#### RECORDS FOR THE TASK

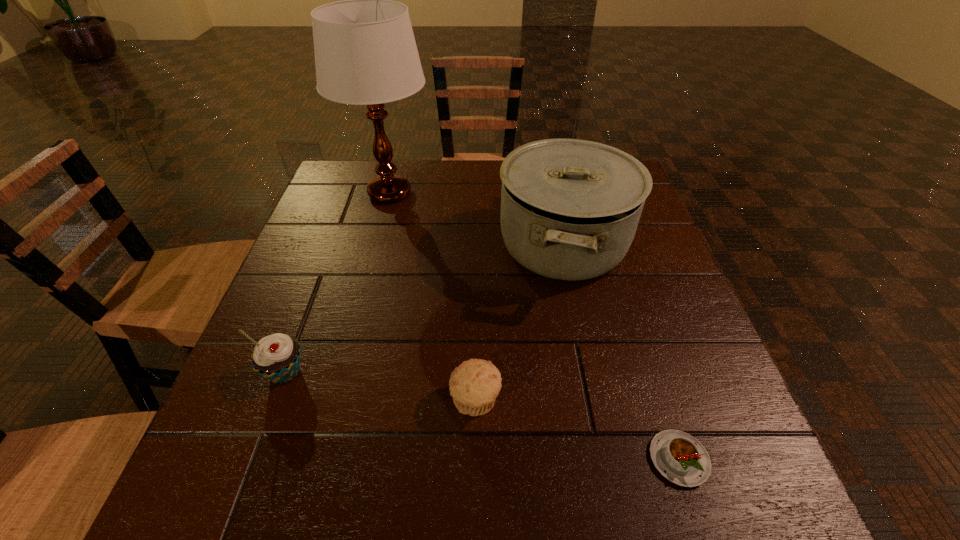
I want to click on free location that satisfies the following two spatial constraints: 1. on the front side of the table lamp; 2. on the right side of the saucepan, so [x=376, y=245].

The width and height of the screenshot is (960, 540). I want to click on free spot that satisfies the following two spatial constraints: 1. on the front side of the fourth shortest object; 2. on the left side of the nearest object, so 609,459.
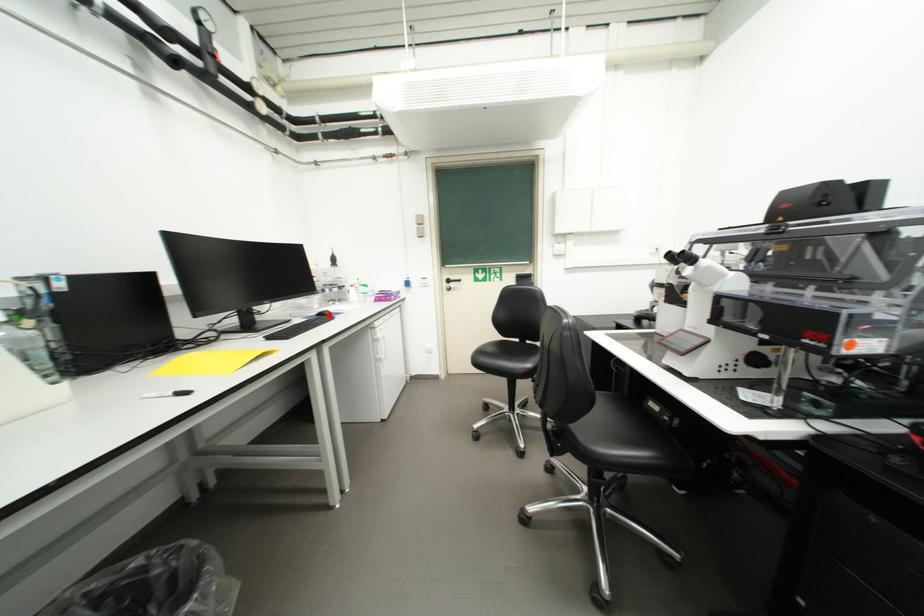
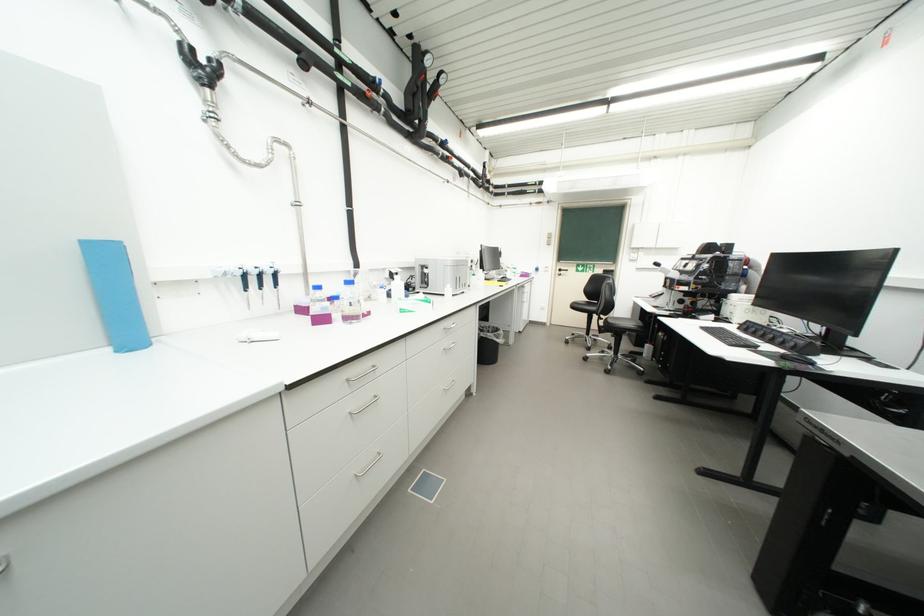
Question: I am providing you with two images of the same scene from different viewpoints. A red point is marked on the first image. Is the red point's position out of view in image 2?

Choices:
 (A) Yes
 (B) No

Answer: (A)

########

→ PROBLEM DESCRIPTION: Could you rewrite the records above with "constraints" swapped for "conditions" wherever it occurs, leaving everything else unchanged and omitting the pictures?

→ SOLUTION:
I want to click on free location that satisfies the following two spatial conditions: 1. on the front side of the table lamp; 2. on the right side of the saucepan, so [x=376, y=245].

The width and height of the screenshot is (960, 540). I want to click on free spot that satisfies the following two spatial conditions: 1. on the front side of the fourth shortest object; 2. on the left side of the nearest object, so 609,459.
Question: I am providing you with two images of the same scene from different viewpoints. A red point is marked on the first image. Is the red point's position out of view in image 2?

Choices:
 (A) Yes
 (B) No

Answer: (A)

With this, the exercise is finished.